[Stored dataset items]
::::::
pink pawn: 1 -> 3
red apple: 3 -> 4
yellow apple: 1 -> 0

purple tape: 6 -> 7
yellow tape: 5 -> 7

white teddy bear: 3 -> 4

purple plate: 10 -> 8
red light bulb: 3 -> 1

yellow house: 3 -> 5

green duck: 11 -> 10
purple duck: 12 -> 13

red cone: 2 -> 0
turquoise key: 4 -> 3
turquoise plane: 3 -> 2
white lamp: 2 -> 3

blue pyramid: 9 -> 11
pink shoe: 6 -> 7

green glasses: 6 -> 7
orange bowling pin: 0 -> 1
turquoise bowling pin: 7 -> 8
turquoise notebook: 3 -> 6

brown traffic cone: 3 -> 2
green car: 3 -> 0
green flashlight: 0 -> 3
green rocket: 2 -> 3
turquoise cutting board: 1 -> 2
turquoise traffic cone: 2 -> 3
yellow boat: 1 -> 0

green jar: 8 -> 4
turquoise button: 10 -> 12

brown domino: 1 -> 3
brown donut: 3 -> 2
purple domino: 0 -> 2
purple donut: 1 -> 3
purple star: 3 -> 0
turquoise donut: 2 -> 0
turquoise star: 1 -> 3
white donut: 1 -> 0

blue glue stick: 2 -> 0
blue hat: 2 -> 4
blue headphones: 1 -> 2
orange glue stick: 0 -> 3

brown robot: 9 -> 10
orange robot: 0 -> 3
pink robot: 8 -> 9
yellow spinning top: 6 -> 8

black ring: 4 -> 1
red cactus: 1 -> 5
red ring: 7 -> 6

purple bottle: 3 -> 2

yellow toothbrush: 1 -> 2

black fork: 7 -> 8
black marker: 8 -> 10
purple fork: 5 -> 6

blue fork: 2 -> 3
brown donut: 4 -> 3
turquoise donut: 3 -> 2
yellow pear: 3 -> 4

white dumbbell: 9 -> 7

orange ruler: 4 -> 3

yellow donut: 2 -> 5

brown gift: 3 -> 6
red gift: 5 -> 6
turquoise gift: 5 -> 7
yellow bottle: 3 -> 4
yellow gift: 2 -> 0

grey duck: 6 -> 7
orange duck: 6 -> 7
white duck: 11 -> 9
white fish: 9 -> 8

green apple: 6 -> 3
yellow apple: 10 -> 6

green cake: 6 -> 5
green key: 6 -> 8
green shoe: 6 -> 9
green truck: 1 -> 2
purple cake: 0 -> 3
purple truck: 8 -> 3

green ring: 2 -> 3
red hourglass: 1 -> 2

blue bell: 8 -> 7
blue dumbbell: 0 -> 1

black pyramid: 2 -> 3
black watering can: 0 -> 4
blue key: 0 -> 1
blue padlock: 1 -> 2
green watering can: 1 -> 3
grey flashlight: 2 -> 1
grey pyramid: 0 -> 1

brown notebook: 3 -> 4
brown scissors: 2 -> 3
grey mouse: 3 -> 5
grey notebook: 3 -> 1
::::::
TASK GOAL: In the entries above, find every line with the word "robot" and list it.

SOLUTION FOR THIS TASK:
brown robot: 9 -> 10
orange robot: 0 -> 3
pink robot: 8 -> 9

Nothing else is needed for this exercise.